▶ _Source data_
____________

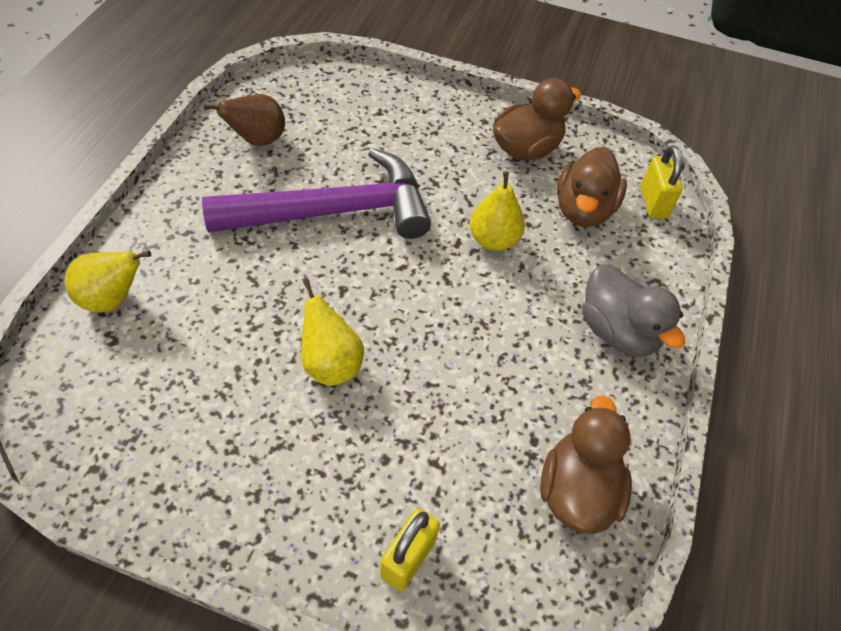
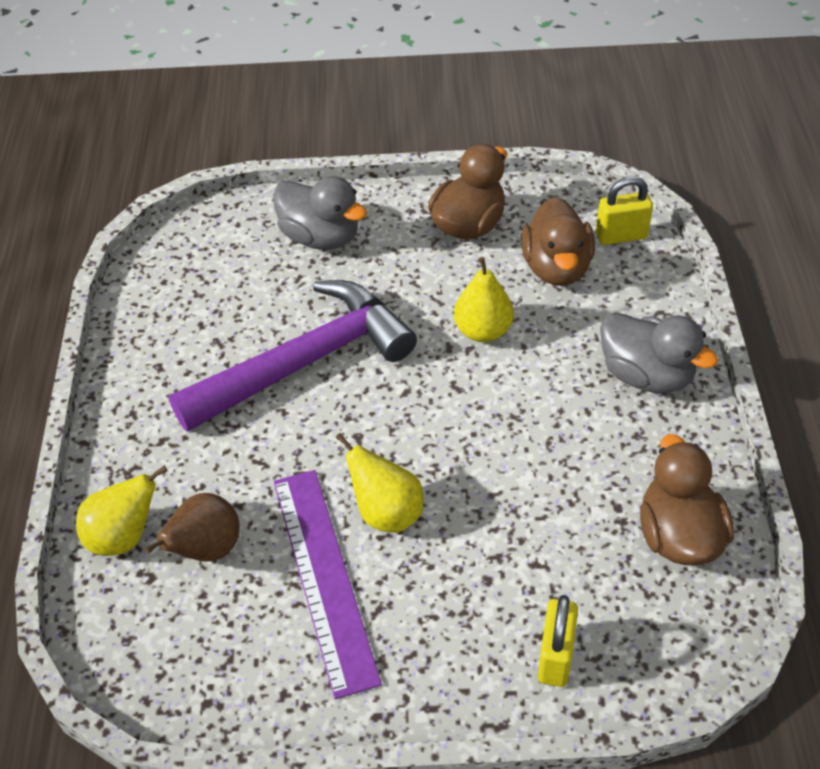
camera: 15 degrees left, 5 degrees down
brown pear [203,94,285,146] -> brown pear moved to [144,493,240,562]
yellow padlock [640,145,683,219] -> yellow padlock turned 75 degrees counterclockwise [596,176,653,245]
none -> grey duck [273,176,367,250]
none -> purple ruler [274,470,382,699]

____________

▶ _Work to be completed_
Excluding pictures, reproduce the listing above exactly as it stands.

▶ _Response box_
camera: 15 degrees left, 5 degrees down
brown pear [203,94,285,146] -> brown pear moved to [144,493,240,562]
yellow padlock [640,145,683,219] -> yellow padlock turned 75 degrees counterclockwise [596,176,653,245]
none -> grey duck [273,176,367,250]
none -> purple ruler [274,470,382,699]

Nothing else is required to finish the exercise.